> _REQUIRED WORK_:
The entries must be repeated verbatim, and their images left out.

Records from a collection
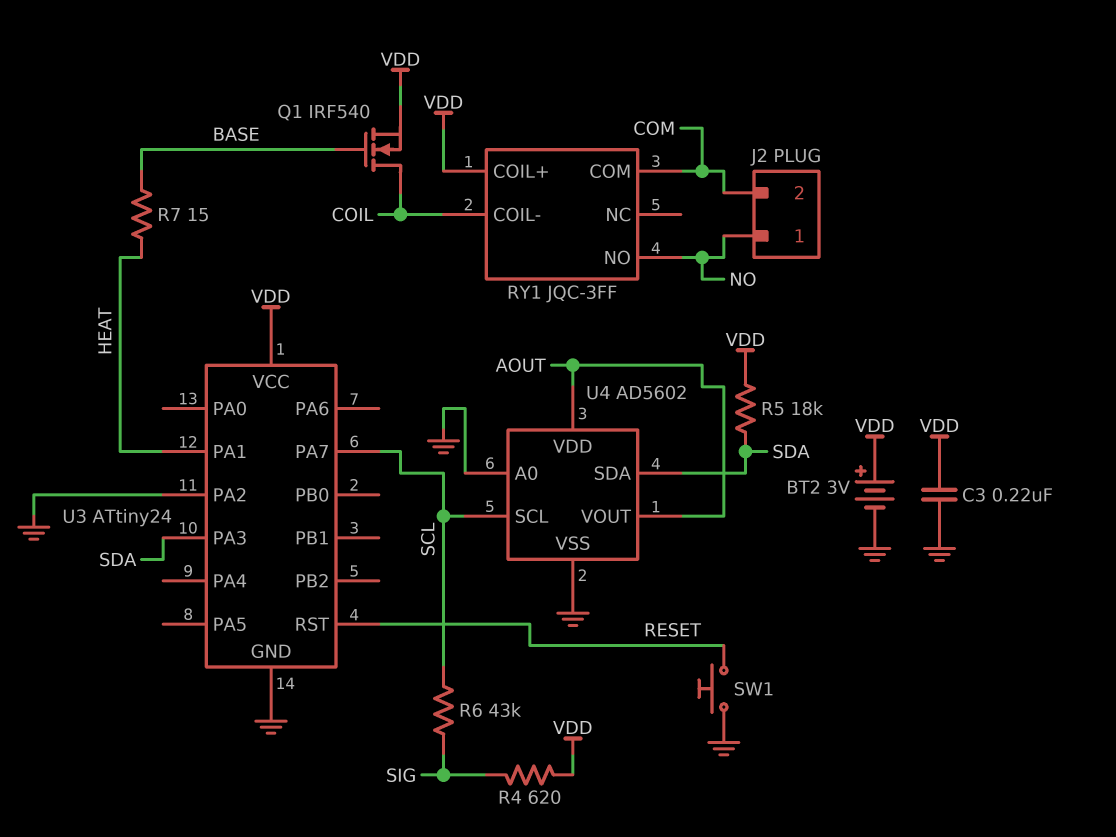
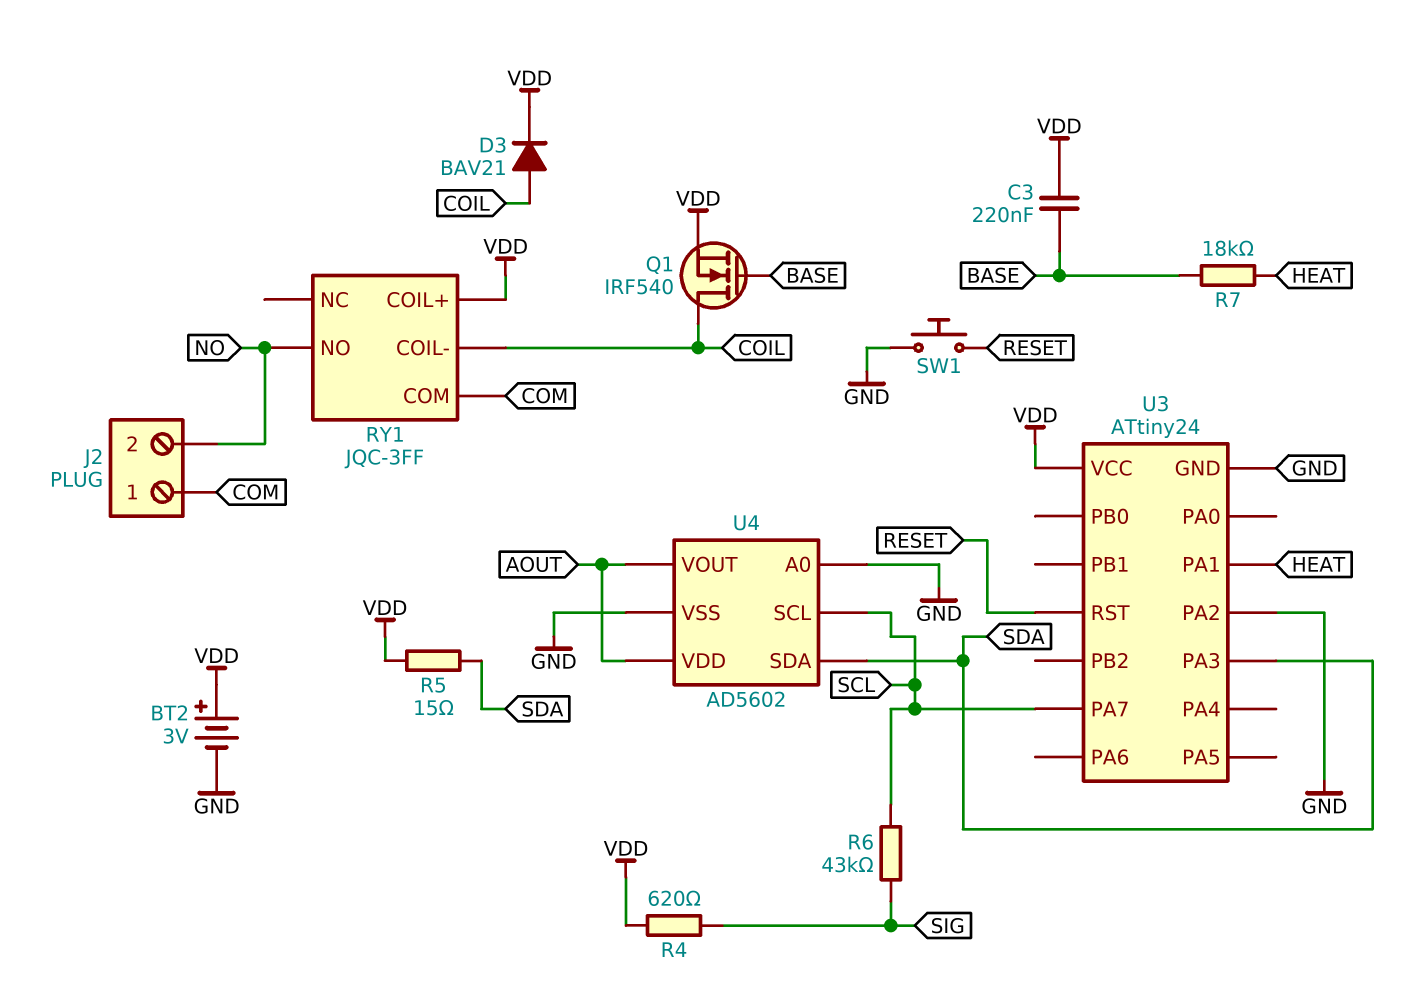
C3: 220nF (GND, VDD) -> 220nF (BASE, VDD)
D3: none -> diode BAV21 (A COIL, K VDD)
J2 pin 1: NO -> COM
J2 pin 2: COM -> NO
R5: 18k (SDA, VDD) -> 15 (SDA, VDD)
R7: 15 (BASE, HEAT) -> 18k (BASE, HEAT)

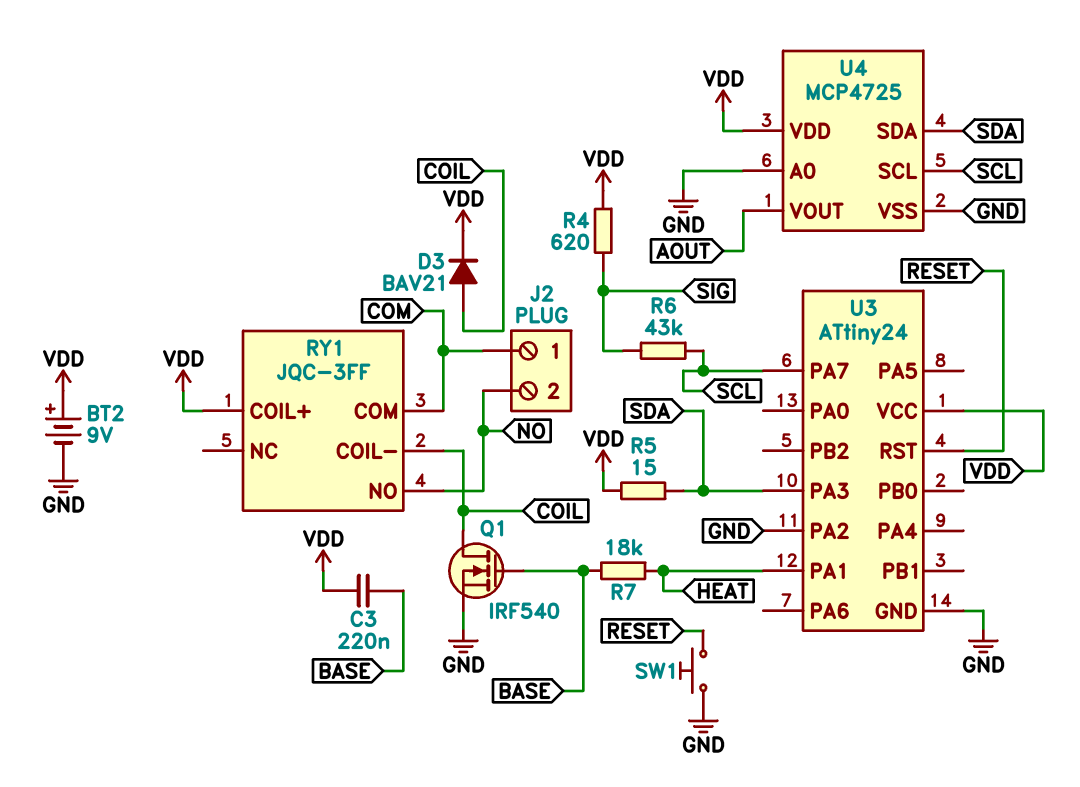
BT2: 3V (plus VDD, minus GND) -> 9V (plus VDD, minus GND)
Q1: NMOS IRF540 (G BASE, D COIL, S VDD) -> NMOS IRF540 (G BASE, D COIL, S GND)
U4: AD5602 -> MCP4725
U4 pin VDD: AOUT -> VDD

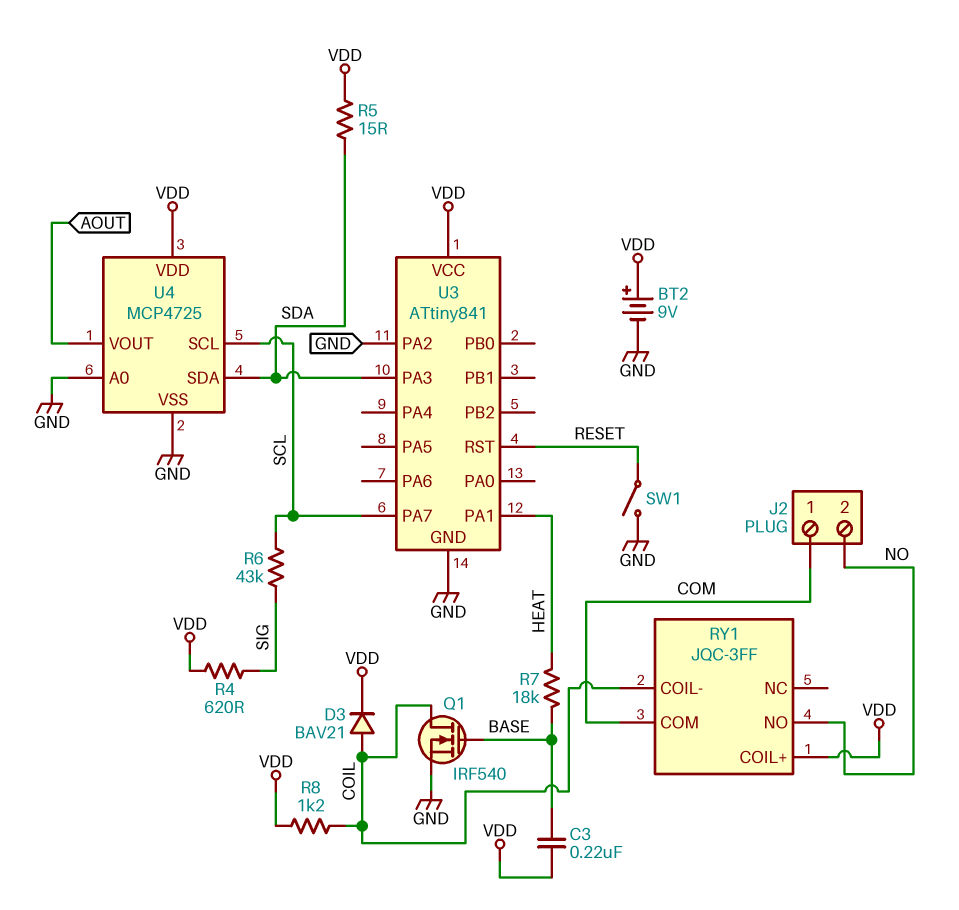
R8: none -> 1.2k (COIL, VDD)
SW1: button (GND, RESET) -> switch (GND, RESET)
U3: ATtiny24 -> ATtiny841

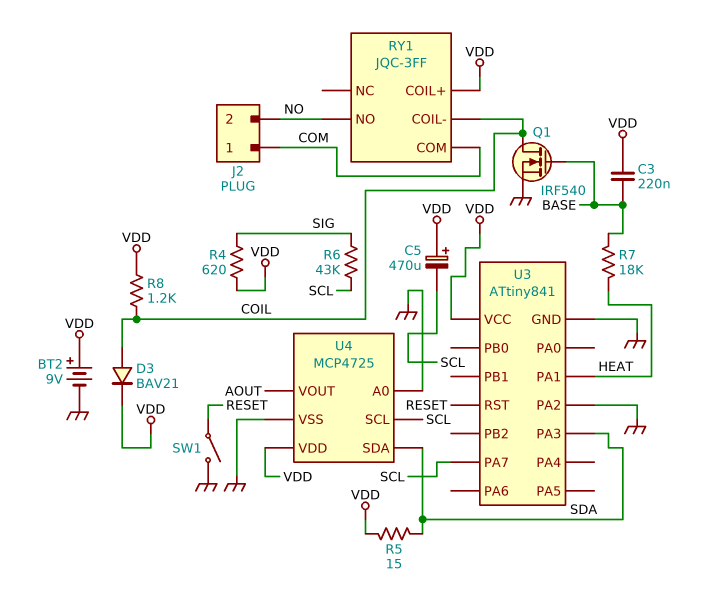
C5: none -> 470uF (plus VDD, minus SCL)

> _PROBLEM SOLUTION_:
C3: 220nF (GND, VDD) -> 220nF (BASE, VDD)
D3: none -> diode BAV21 (A COIL, K VDD)
J2 pin 1: NO -> COM
J2 pin 2: COM -> NO
R5: 18k (SDA, VDD) -> 15 (SDA, VDD)
R7: 15 (BASE, HEAT) -> 18k (BASE, HEAT)

BT2: 3V (plus VDD, minus GND) -> 9V (plus VDD, minus GND)
Q1: NMOS IRF540 (G BASE, D COIL, S VDD) -> NMOS IRF540 (G BASE, D COIL, S GND)
U4: AD5602 -> MCP4725
U4 pin VDD: AOUT -> VDD

R8: none -> 1.2k (COIL, VDD)
SW1: button (GND, RESET) -> switch (GND, RESET)
U3: ATtiny24 -> ATtiny841

C5: none -> 470uF (plus VDD, minus SCL)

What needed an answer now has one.